**Task:** Once the data has been read, print it back in full, exactly.

**Difference listings:**
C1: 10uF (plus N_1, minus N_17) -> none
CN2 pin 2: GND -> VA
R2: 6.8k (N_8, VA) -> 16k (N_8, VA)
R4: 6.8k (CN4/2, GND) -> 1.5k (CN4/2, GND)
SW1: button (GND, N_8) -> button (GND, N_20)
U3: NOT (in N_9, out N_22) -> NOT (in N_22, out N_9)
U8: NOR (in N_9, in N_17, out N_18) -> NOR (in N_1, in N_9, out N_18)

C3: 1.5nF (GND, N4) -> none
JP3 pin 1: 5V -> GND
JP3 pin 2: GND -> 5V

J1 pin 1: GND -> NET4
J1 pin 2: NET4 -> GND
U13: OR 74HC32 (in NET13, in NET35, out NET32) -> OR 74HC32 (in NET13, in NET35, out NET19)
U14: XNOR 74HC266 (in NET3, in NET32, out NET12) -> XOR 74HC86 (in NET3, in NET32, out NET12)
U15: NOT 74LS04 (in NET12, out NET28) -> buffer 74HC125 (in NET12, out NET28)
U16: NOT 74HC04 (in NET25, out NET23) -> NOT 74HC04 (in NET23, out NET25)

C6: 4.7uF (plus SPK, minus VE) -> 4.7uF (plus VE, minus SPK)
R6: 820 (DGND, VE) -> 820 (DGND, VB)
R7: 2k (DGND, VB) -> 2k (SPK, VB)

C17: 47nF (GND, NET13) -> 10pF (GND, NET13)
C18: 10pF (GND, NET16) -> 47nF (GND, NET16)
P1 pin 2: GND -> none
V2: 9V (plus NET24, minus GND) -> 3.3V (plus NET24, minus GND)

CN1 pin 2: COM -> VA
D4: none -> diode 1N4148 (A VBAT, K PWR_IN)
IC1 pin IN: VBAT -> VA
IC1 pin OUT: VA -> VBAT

**Task result:**
C1: 10uF (plus N_1, minus N_17) -> none
CN2 pin 2: GND -> VA
R2: 6.8k (N_8, VA) -> 16k (N_8, VA)
R4: 6.8k (CN4/2, GND) -> 1.5k (CN4/2, GND)
SW1: button (GND, N_8) -> button (GND, N_20)
U3: NOT (in N_9, out N_22) -> NOT (in N_22, out N_9)
U8: NOR (in N_9, in N_17, out N_18) -> NOR (in N_1, in N_9, out N_18)

C3: 1.5nF (GND, N4) -> none
JP3 pin 1: 5V -> GND
JP3 pin 2: GND -> 5V

J1 pin 1: GND -> NET4
J1 pin 2: NET4 -> GND
U13: OR 74HC32 (in NET13, in NET35, out NET32) -> OR 74HC32 (in NET13, in NET35, out NET19)
U14: XNOR 74HC266 (in NET3, in NET32, out NET12) -> XOR 74HC86 (in NET3, in NET32, out NET12)
U15: NOT 74LS04 (in NET12, out NET28) -> buffer 74HC125 (in NET12, out NET28)
U16: NOT 74HC04 (in NET25, out NET23) -> NOT 74HC04 (in NET23, out NET25)

C6: 4.7uF (plus SPK, minus VE) -> 4.7uF (plus VE, minus SPK)
R6: 820 (DGND, VE) -> 820 (DGND, VB)
R7: 2k (DGND, VB) -> 2k (SPK, VB)

C17: 47nF (GND, NET13) -> 10pF (GND, NET13)
C18: 10pF (GND, NET16) -> 47nF (GND, NET16)
P1 pin 2: GND -> none
V2: 9V (plus NET24, minus GND) -> 3.3V (plus NET24, minus GND)

CN1 pin 2: COM -> VA
D4: none -> diode 1N4148 (A VBAT, K PWR_IN)
IC1 pin IN: VBAT -> VA
IC1 pin OUT: VA -> VBAT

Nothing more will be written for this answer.